What to do: Write out the following listing's lines from the one with "(339, 421) = (257, 363): green" to the one with "(426, 337) = (390, 318): blue", exactly, with both included and no others.

Excerpted data:

────────

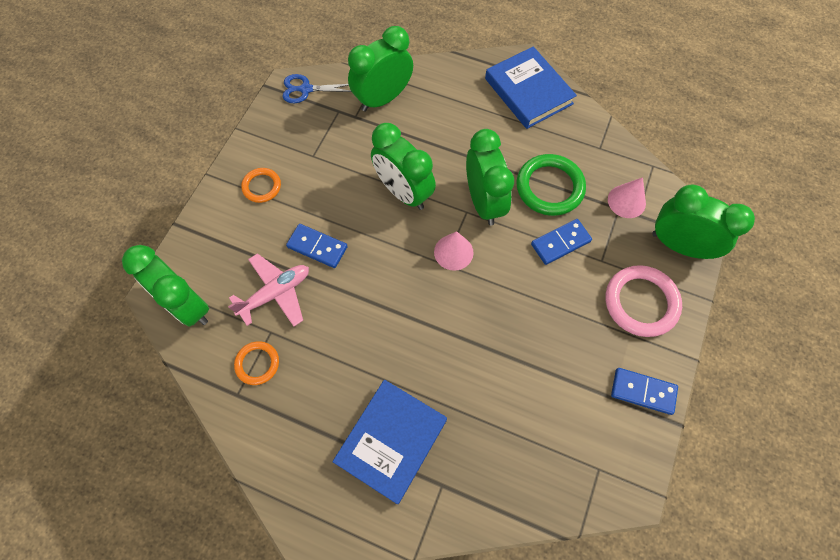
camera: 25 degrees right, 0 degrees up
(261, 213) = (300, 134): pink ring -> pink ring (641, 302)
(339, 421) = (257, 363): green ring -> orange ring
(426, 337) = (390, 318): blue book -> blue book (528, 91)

────────

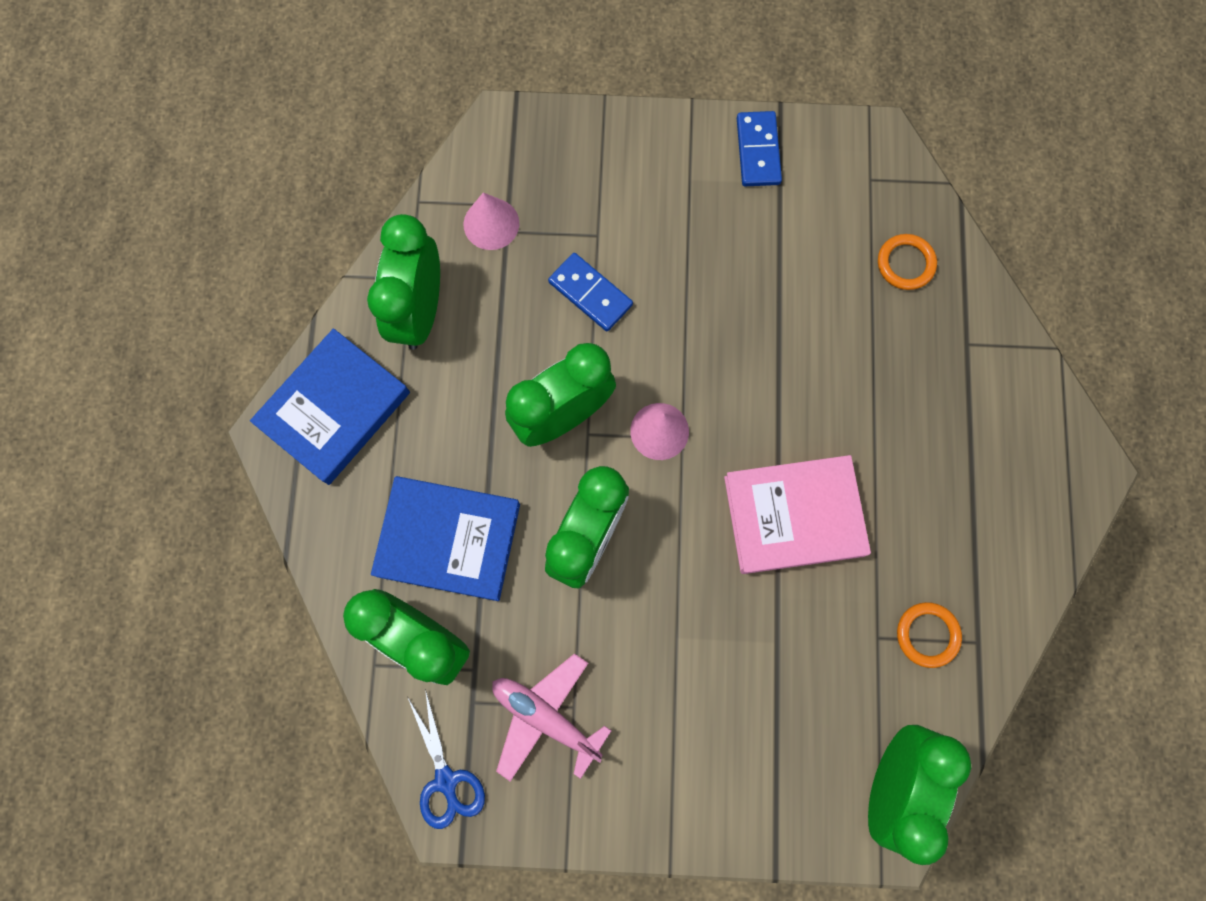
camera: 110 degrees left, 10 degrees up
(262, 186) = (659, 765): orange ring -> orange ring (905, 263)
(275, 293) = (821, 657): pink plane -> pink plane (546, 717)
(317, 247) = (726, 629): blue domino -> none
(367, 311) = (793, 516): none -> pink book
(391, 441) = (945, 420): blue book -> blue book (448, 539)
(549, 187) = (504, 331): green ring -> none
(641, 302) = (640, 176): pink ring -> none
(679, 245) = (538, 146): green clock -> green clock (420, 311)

────────

Task solution:
(339, 421) = (257, 363): green ring -> orange ring
(426, 337) = (390, 318): blue book -> blue book (528, 91)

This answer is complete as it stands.